PROBLEM REQUIREMENTS: In the records below, some lines hold the word "plate". Copy each of those lines.
======== AVAILABLE RECORDS
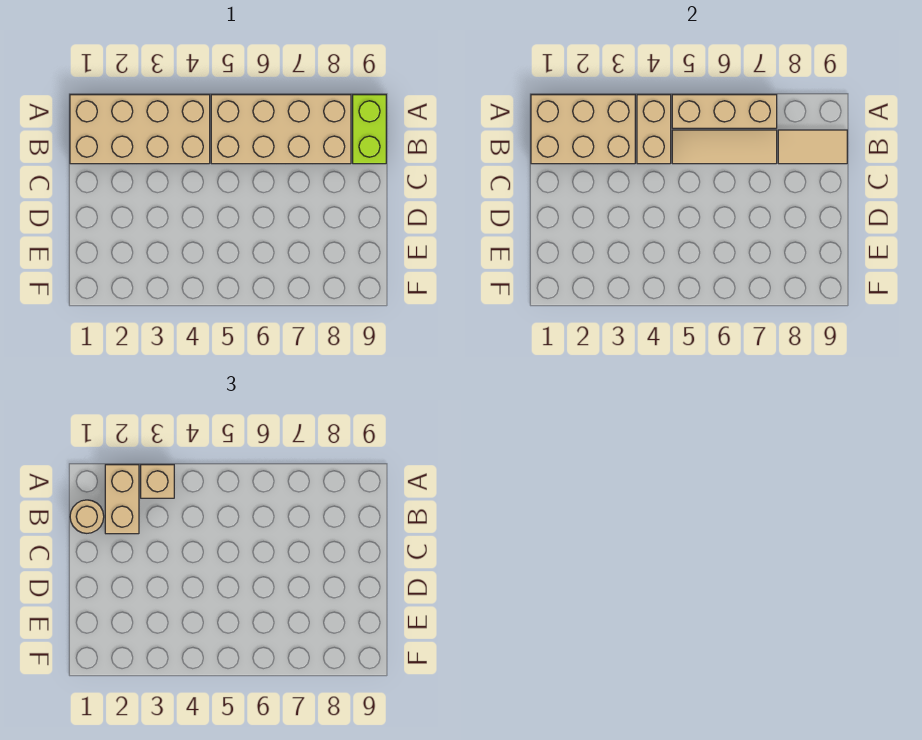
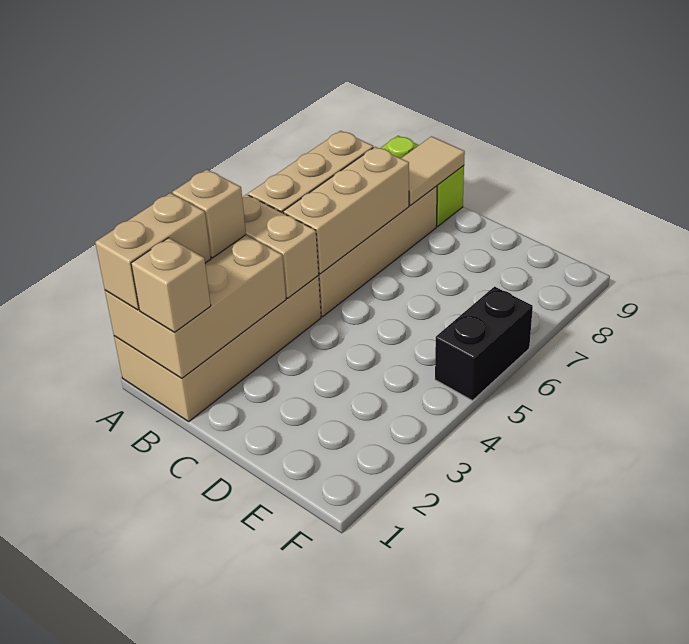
tan brick A2:B2 level 3 -> tan brick A1:A2 level 3
tan round brick B1 level 3 -> tan brick B1 level 3
tan tile B5:B7 level 2 -> tan brick B5:B7 level 2
none -> black brick F5:F6 level 1

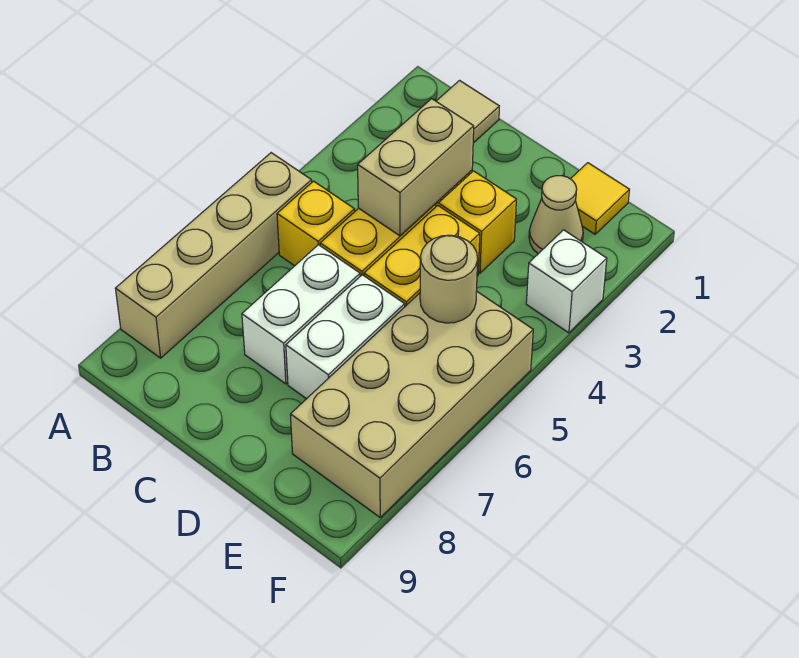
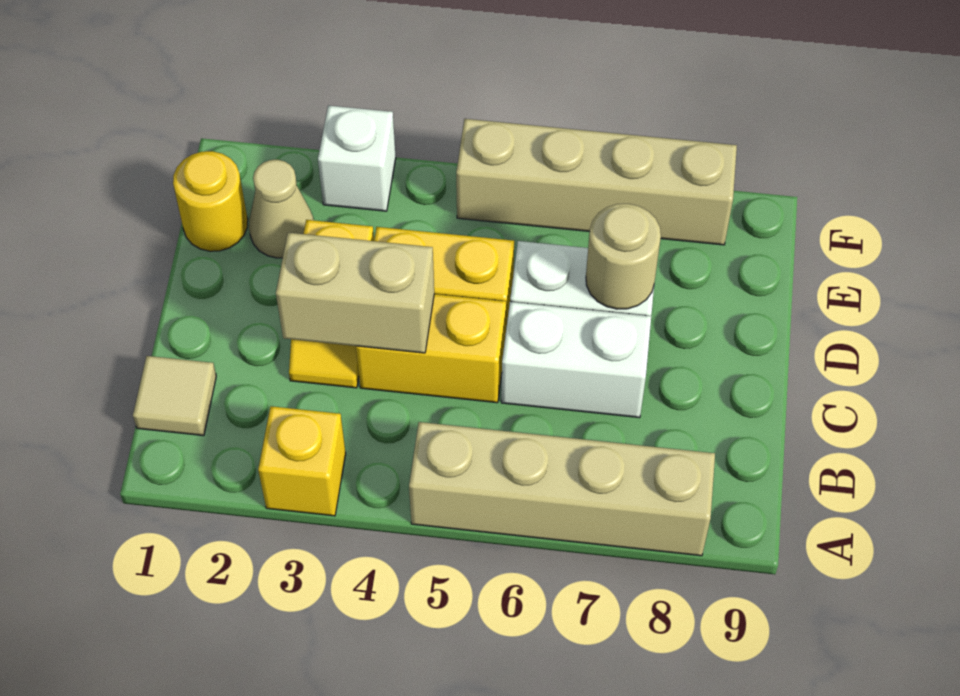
yellow brick B5 level 1 -> yellow brick A3 level 1
yellow tile E1 level 1 -> yellow round brick E1 level 1
tan brick E5:F8 level 1 -> tan brick F5:F8 level 1
tan round brick E5 level 2 -> tan round brick D7 level 2

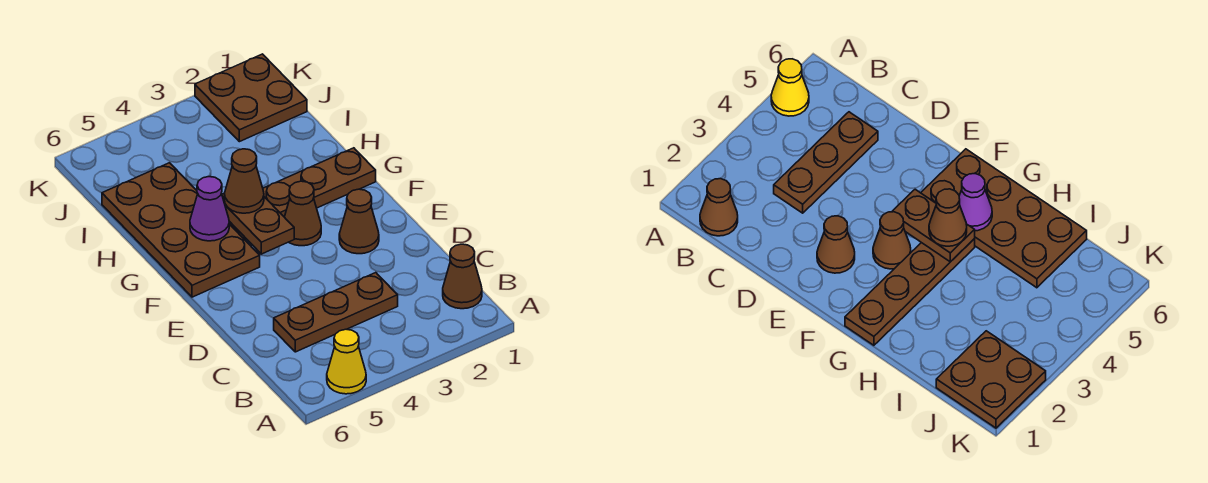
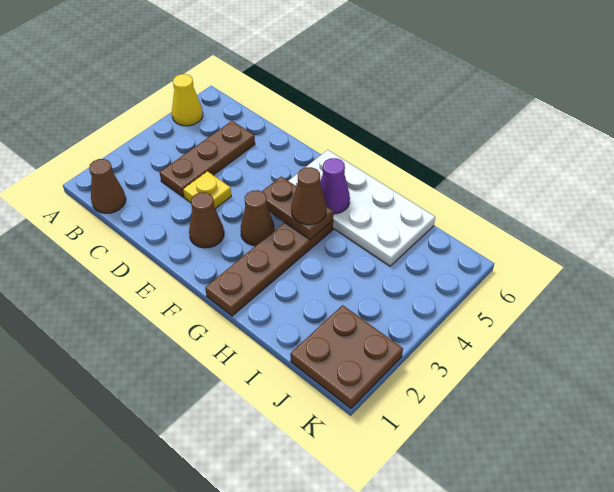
none -> yellow plate D3 level 1
brown plate F5:I6 level 1 -> white plate F5:I6 level 1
================
PROBLEM SOLUTION:
none -> yellow plate D3 level 1
brown plate F5:I6 level 1 -> white plate F5:I6 level 1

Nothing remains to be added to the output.